**WHAT YOU WILL DO:** Every record must come back exactly as given.

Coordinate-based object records
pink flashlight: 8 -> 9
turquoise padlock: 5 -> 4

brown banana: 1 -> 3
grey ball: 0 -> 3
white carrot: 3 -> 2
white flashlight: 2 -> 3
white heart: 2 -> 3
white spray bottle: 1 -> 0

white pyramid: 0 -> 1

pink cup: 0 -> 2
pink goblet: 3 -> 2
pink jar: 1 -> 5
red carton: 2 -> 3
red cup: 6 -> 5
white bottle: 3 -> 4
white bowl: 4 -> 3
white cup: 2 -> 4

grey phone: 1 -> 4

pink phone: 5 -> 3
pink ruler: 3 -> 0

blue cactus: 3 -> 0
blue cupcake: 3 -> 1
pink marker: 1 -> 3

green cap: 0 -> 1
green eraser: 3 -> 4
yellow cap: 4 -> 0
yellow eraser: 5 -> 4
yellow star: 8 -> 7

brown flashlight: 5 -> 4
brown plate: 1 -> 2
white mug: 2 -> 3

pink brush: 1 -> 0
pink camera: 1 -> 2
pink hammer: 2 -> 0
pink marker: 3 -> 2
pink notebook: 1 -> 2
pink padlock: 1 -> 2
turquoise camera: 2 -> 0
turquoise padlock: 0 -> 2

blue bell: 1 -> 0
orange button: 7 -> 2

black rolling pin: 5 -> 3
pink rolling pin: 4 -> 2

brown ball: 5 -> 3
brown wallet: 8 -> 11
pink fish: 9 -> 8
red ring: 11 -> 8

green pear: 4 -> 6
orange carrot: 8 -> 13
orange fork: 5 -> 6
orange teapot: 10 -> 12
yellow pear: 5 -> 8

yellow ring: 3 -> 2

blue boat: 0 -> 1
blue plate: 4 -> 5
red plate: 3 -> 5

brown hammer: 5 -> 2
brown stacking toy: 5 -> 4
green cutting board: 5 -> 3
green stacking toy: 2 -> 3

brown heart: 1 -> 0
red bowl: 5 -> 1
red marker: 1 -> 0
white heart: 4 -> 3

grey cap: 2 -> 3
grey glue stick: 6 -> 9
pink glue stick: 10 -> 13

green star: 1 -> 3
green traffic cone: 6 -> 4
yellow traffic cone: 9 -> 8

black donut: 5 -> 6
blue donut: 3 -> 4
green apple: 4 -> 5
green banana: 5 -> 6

**OUTPUT OF THE EXERCISE:**
pink flashlight: 8 -> 9
turquoise padlock: 5 -> 4

brown banana: 1 -> 3
grey ball: 0 -> 3
white carrot: 3 -> 2
white flashlight: 2 -> 3
white heart: 2 -> 3
white spray bottle: 1 -> 0

white pyramid: 0 -> 1

pink cup: 0 -> 2
pink goblet: 3 -> 2
pink jar: 1 -> 5
red carton: 2 -> 3
red cup: 6 -> 5
white bottle: 3 -> 4
white bowl: 4 -> 3
white cup: 2 -> 4

grey phone: 1 -> 4

pink phone: 5 -> 3
pink ruler: 3 -> 0

blue cactus: 3 -> 0
blue cupcake: 3 -> 1
pink marker: 1 -> 3

green cap: 0 -> 1
green eraser: 3 -> 4
yellow cap: 4 -> 0
yellow eraser: 5 -> 4
yellow star: 8 -> 7

brown flashlight: 5 -> 4
brown plate: 1 -> 2
white mug: 2 -> 3

pink brush: 1 -> 0
pink camera: 1 -> 2
pink hammer: 2 -> 0
pink marker: 3 -> 2
pink notebook: 1 -> 2
pink padlock: 1 -> 2
turquoise camera: 2 -> 0
turquoise padlock: 0 -> 2

blue bell: 1 -> 0
orange button: 7 -> 2

black rolling pin: 5 -> 3
pink rolling pin: 4 -> 2

brown ball: 5 -> 3
brown wallet: 8 -> 11
pink fish: 9 -> 8
red ring: 11 -> 8

green pear: 4 -> 6
orange carrot: 8 -> 13
orange fork: 5 -> 6
orange teapot: 10 -> 12
yellow pear: 5 -> 8

yellow ring: 3 -> 2

blue boat: 0 -> 1
blue plate: 4 -> 5
red plate: 3 -> 5

brown hammer: 5 -> 2
brown stacking toy: 5 -> 4
green cutting board: 5 -> 3
green stacking toy: 2 -> 3

brown heart: 1 -> 0
red bowl: 5 -> 1
red marker: 1 -> 0
white heart: 4 -> 3

grey cap: 2 -> 3
grey glue stick: 6 -> 9
pink glue stick: 10 -> 13

green star: 1 -> 3
green traffic cone: 6 -> 4
yellow traffic cone: 9 -> 8

black donut: 5 -> 6
blue donut: 3 -> 4
green apple: 4 -> 5
green banana: 5 -> 6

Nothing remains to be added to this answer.